Your task is to copy every line of the entries that holds the word "right".

++++

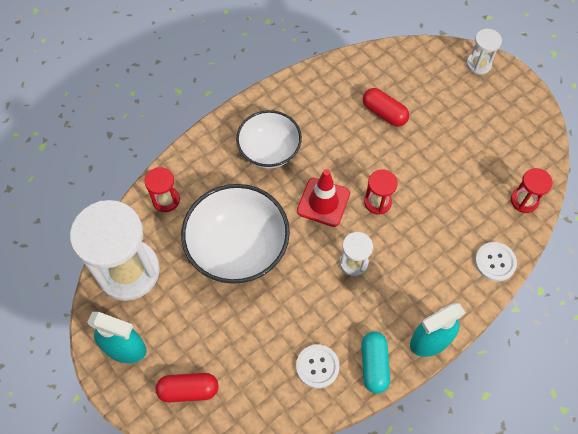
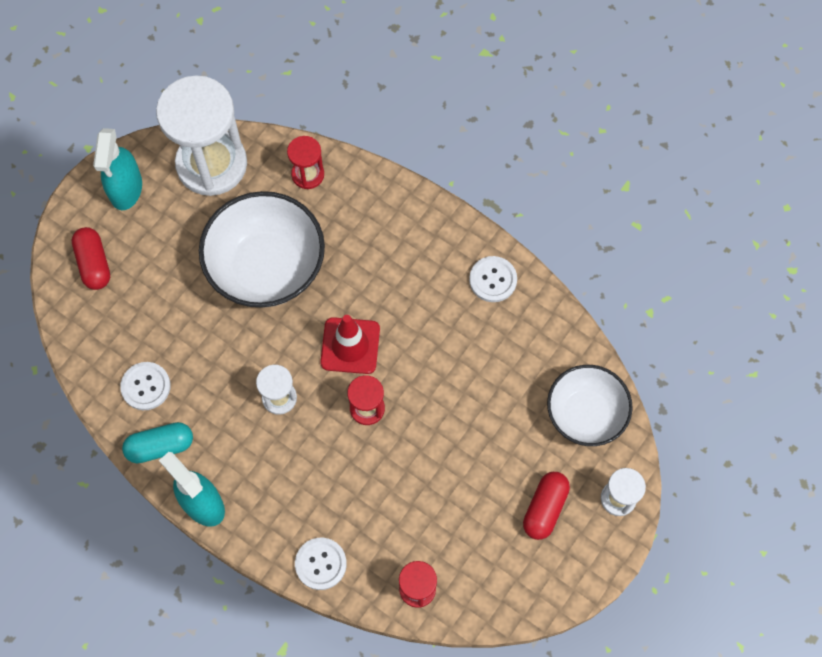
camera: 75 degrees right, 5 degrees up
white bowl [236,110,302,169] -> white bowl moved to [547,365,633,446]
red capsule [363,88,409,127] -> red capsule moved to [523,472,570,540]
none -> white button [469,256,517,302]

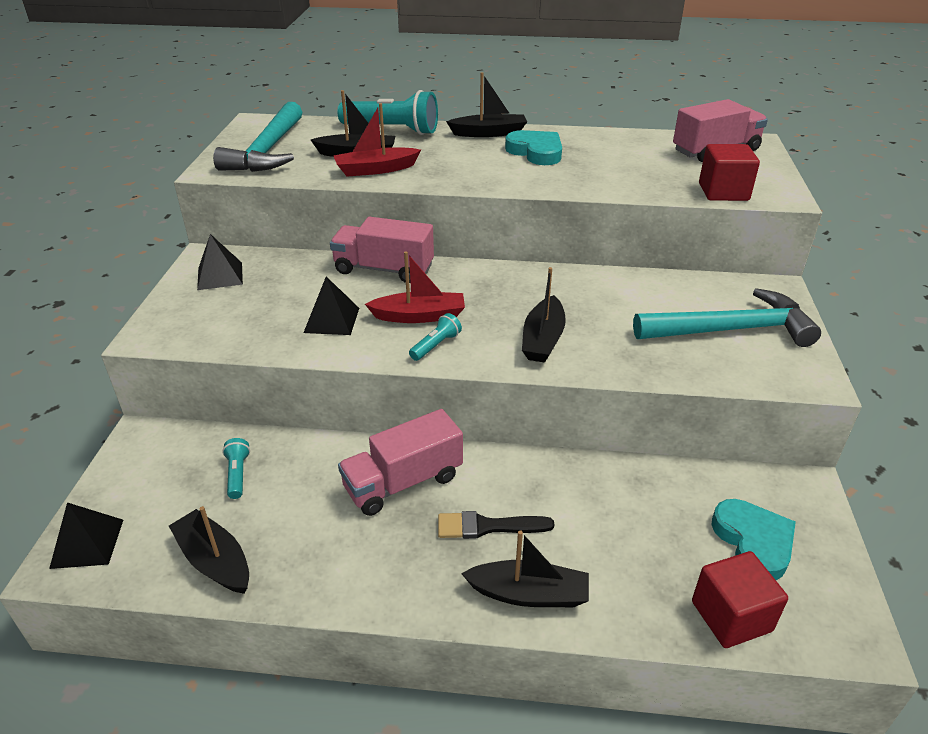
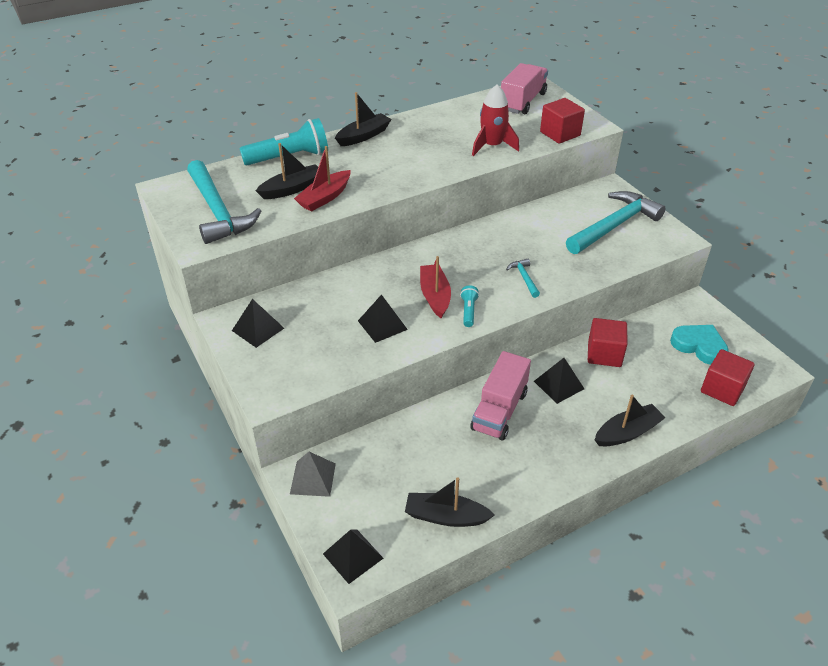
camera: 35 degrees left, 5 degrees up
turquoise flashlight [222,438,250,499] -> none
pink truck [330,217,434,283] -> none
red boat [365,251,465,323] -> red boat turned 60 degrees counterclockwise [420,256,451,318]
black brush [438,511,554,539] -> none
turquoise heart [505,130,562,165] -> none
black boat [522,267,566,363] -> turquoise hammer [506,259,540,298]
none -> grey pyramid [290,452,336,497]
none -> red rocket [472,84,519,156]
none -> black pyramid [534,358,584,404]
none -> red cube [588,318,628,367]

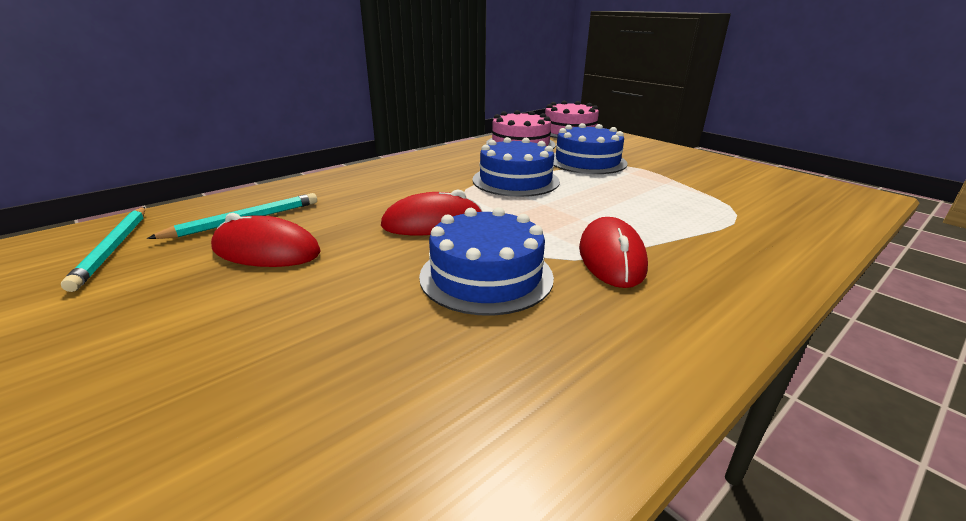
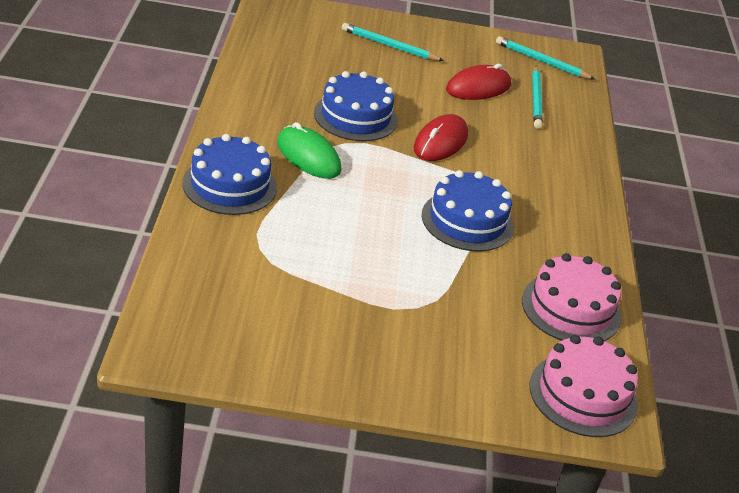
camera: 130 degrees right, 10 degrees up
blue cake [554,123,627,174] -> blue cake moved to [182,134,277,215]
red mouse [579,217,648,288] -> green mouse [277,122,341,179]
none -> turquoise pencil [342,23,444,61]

++++

▸ Written answer
camera: 75 degrees right, 5 degrees up
camera: 130 degrees right, 10 degrees up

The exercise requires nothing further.